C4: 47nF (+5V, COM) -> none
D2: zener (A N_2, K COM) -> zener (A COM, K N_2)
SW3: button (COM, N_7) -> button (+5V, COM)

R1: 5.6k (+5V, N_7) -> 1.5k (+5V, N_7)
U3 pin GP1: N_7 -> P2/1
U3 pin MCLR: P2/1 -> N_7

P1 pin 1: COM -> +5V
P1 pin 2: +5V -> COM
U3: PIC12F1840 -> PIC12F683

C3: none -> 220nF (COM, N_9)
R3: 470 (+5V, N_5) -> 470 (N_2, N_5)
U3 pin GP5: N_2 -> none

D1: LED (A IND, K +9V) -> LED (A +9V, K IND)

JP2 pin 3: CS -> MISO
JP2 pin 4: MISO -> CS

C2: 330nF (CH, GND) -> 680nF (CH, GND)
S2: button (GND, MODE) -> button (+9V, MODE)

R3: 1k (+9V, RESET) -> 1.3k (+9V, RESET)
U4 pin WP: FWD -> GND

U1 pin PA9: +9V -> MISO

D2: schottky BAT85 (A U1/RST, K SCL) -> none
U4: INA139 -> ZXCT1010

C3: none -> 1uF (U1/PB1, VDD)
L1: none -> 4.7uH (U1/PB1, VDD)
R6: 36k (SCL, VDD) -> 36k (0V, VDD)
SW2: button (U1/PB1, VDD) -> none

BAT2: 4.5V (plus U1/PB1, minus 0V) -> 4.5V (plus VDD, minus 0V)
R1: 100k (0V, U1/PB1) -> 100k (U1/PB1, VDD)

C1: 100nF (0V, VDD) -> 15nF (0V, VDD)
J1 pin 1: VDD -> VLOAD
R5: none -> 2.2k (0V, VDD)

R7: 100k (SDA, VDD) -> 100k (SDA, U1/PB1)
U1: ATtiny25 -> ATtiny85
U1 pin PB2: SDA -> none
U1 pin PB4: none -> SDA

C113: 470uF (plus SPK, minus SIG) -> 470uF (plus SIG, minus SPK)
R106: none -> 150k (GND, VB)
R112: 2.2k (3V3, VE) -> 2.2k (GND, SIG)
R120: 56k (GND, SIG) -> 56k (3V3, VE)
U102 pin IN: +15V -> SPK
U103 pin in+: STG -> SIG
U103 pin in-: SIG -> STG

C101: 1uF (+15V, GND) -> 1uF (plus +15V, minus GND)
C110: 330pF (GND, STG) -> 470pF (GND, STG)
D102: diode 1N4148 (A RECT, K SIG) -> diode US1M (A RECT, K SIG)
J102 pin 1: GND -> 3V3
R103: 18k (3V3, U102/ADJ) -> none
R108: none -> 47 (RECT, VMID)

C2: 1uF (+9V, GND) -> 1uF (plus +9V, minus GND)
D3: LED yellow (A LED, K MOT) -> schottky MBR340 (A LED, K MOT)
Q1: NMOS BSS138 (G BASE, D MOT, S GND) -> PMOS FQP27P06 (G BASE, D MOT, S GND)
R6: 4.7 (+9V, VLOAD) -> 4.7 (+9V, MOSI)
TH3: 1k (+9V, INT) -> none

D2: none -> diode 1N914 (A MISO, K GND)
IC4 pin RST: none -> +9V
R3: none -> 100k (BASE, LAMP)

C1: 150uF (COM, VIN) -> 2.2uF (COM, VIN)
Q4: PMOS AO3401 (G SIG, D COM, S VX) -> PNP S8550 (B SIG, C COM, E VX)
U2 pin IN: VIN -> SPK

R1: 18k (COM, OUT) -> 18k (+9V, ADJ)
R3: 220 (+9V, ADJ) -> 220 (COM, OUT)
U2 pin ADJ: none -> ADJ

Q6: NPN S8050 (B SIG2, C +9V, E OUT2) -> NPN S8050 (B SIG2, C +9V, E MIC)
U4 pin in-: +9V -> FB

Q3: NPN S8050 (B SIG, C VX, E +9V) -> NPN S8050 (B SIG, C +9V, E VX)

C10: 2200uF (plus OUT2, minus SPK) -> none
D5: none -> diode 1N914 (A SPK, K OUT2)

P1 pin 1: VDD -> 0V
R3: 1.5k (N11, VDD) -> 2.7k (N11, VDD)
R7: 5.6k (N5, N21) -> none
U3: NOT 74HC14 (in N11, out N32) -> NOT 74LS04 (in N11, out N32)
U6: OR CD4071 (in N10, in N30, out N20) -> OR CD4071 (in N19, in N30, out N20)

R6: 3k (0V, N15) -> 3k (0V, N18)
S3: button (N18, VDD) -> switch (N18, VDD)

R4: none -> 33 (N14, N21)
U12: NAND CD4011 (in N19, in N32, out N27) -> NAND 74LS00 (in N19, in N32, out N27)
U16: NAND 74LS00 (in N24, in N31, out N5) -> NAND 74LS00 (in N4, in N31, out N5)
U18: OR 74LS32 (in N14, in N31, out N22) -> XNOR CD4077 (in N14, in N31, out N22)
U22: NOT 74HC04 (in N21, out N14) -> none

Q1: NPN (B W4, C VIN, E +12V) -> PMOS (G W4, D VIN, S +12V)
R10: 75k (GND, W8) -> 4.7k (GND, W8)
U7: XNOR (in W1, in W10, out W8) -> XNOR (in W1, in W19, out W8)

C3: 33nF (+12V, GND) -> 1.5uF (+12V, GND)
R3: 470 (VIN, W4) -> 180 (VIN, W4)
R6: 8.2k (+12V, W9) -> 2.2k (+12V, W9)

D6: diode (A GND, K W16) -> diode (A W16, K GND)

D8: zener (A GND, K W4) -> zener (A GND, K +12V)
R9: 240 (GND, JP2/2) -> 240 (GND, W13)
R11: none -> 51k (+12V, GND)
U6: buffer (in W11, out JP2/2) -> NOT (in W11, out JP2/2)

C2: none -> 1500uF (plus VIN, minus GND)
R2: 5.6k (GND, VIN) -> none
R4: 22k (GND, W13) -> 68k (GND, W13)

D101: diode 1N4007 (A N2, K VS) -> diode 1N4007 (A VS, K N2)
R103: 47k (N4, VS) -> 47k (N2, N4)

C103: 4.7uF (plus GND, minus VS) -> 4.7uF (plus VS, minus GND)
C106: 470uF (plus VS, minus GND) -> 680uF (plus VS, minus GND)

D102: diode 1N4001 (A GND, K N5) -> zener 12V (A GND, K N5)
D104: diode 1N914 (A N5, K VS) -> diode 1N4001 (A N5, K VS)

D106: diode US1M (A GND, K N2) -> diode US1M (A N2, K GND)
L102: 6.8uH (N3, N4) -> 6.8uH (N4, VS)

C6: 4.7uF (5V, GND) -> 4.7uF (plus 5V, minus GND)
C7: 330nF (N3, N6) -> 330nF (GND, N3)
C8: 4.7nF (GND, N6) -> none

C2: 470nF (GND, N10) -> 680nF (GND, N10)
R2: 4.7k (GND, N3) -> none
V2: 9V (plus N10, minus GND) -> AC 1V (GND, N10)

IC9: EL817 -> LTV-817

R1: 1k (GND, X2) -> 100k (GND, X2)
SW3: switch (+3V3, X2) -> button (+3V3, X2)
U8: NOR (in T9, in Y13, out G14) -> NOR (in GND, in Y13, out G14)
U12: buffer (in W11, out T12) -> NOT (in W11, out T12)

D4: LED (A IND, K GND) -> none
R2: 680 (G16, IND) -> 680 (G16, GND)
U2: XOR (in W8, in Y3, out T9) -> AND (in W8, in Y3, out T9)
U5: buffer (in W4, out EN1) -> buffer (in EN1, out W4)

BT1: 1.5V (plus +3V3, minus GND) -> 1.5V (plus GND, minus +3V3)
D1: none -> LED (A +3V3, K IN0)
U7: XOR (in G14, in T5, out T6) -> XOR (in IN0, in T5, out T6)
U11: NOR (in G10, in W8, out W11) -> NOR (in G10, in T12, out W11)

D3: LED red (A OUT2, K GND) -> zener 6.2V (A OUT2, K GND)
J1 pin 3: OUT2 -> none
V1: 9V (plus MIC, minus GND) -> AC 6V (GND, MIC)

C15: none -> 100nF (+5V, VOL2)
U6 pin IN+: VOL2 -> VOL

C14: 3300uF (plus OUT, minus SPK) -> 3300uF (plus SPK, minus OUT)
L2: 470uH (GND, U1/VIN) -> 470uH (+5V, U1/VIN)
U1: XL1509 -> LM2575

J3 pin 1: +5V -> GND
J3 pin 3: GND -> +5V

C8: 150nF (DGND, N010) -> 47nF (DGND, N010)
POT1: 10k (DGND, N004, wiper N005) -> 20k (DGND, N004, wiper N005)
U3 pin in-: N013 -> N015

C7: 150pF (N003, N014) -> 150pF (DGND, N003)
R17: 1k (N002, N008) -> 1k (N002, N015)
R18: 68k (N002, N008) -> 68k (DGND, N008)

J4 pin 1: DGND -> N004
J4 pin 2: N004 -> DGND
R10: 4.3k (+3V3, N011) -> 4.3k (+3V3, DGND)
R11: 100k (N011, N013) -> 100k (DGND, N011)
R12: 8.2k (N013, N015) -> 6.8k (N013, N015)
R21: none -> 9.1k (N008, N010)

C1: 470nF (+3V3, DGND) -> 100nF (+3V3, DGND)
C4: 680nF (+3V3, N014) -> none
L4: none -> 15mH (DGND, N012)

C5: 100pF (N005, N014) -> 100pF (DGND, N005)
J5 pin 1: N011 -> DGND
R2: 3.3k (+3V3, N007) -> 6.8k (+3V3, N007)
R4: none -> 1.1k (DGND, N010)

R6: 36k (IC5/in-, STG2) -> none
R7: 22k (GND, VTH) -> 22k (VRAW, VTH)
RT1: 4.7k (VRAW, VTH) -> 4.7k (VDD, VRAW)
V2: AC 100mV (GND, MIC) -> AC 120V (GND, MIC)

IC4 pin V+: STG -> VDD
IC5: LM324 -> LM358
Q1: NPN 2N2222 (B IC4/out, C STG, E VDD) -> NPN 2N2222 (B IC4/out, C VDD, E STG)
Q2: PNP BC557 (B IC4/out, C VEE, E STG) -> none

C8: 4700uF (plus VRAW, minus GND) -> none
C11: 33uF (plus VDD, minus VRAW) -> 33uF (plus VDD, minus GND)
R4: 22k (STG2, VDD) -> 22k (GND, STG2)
------------------------------
- [About this task]: Check every line of the entries above for the word "RECT" and report how many lines contain it, giving the number only.

- [Answer space]: 2